[Spatial reasoning data]

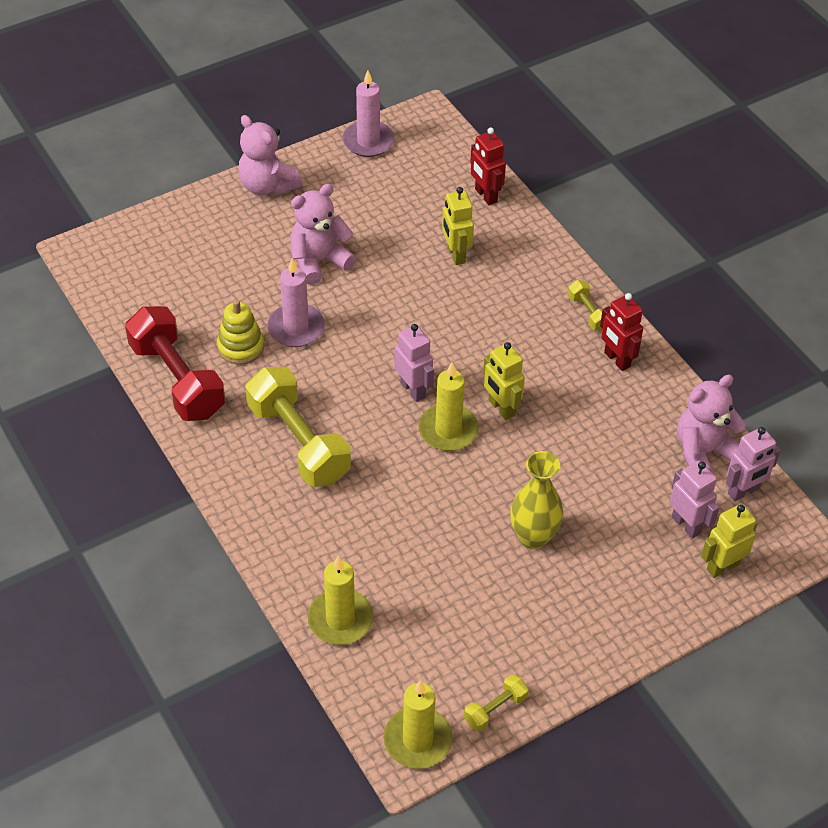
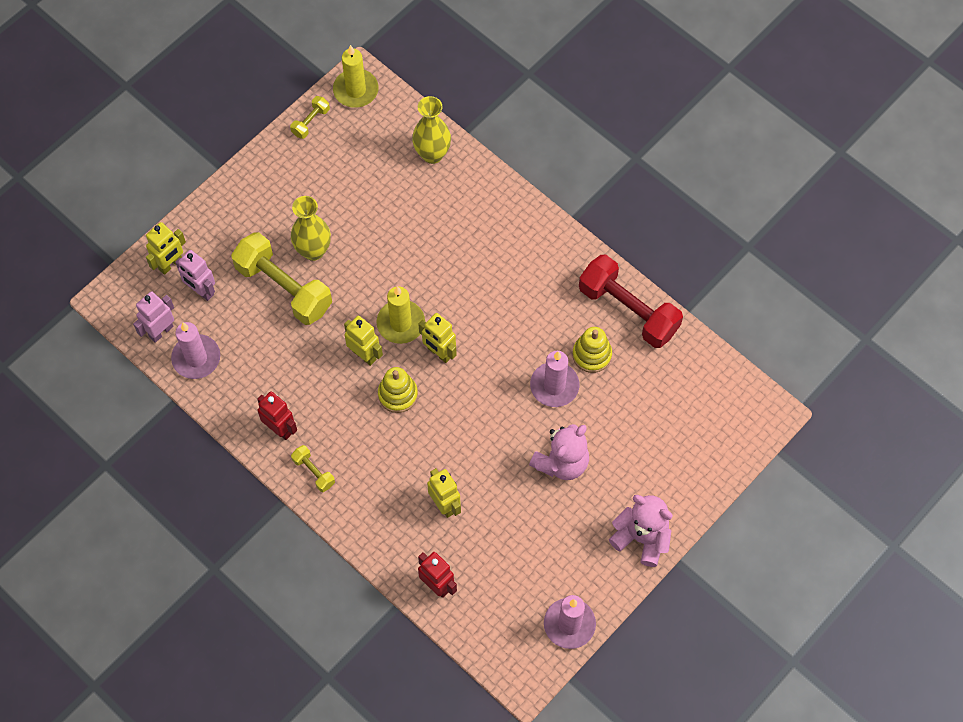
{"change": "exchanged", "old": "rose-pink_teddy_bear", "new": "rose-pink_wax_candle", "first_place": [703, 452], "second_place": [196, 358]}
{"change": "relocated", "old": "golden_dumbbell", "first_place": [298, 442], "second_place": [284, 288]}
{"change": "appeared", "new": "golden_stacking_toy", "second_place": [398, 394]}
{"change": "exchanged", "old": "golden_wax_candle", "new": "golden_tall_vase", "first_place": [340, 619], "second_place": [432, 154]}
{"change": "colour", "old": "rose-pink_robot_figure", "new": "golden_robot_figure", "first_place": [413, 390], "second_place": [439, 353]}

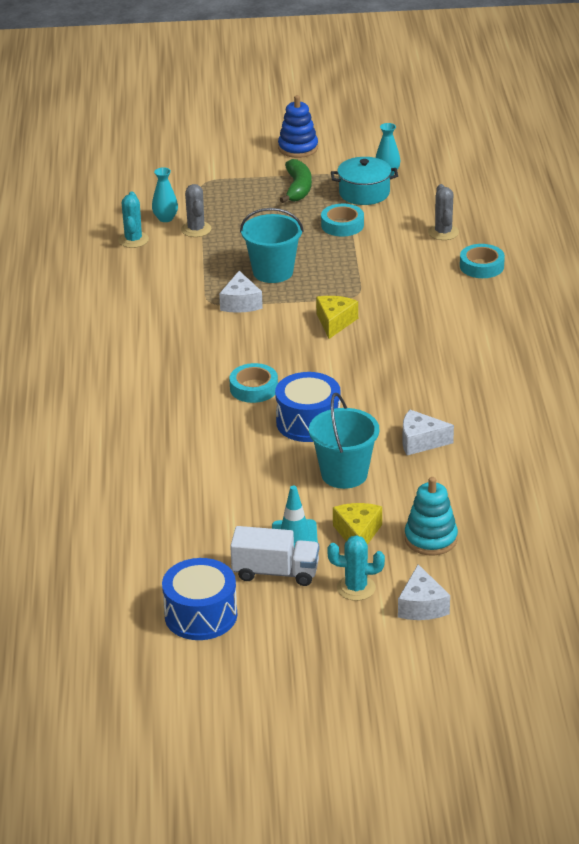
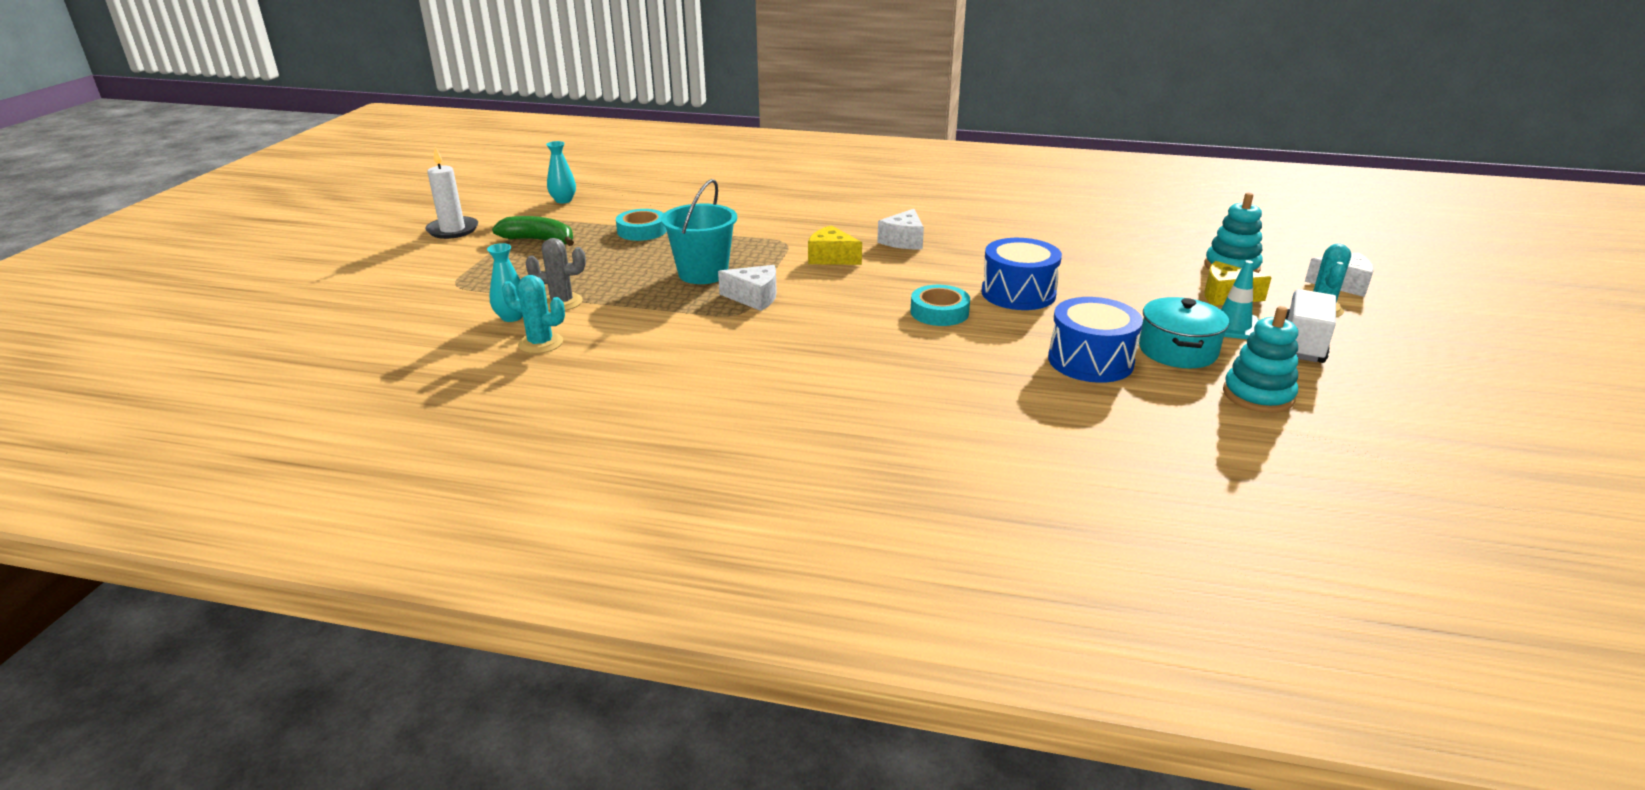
{"change": "exchanged", "old": "cobalt_stacking_toy", "new": "pure_white_wax_candle", "first_place": [298, 148], "second_place": [453, 230]}
{"change": "relocated", "old": "pure_white_piece_of_cheese", "first_place": [420, 441], "second_place": [903, 241]}
{"change": "relocated", "old": "cobalt_toy_drum", "first_place": [201, 615], "second_place": [1090, 361]}
{"change": "relocated", "old": "aqua_stockpot", "first_place": [364, 193], "second_place": [1177, 351]}
{"change": "appeared", "new": "aqua_stacking_toy", "second_place": [1258, 395]}
{"change": "missing", "old": "aqua_pail", "first_place": [344, 474]}
{"change": "missing", "old": "ash-grey_prickly_plant", "first_place": [443, 232]}
{"change": "missing", "old": "aqua_roll_of_tape", "first_place": [481, 266]}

• THE PROBLEM
Extract the text of all the records above verbatim, excluding pictures.

• OUTPUT OF THE EXERCISE
{"change": "exchanged", "old": "rose-pink_teddy_bear", "new": "rose-pink_wax_candle", "first_place": [703, 452], "second_place": [196, 358]}
{"change": "relocated", "old": "golden_dumbbell", "first_place": [298, 442], "second_place": [284, 288]}
{"change": "appeared", "new": "golden_stacking_toy", "second_place": [398, 394]}
{"change": "exchanged", "old": "golden_wax_candle", "new": "golden_tall_vase", "first_place": [340, 619], "second_place": [432, 154]}
{"change": "colour", "old": "rose-pink_robot_figure", "new": "golden_robot_figure", "first_place": [413, 390], "second_place": [439, 353]}

{"change": "exchanged", "old": "cobalt_stacking_toy", "new": "pure_white_wax_candle", "first_place": [298, 148], "second_place": [453, 230]}
{"change": "relocated", "old": "pure_white_piece_of_cheese", "first_place": [420, 441], "second_place": [903, 241]}
{"change": "relocated", "old": "cobalt_toy_drum", "first_place": [201, 615], "second_place": [1090, 361]}
{"change": "relocated", "old": "aqua_stockpot", "first_place": [364, 193], "second_place": [1177, 351]}
{"change": "appeared", "new": "aqua_stacking_toy", "second_place": [1258, 395]}
{"change": "missing", "old": "aqua_pail", "first_place": [344, 474]}
{"change": "missing", "old": "ash-grey_prickly_plant", "first_place": [443, 232]}
{"change": "missing", "old": "aqua_roll_of_tape", "first_place": [481, 266]}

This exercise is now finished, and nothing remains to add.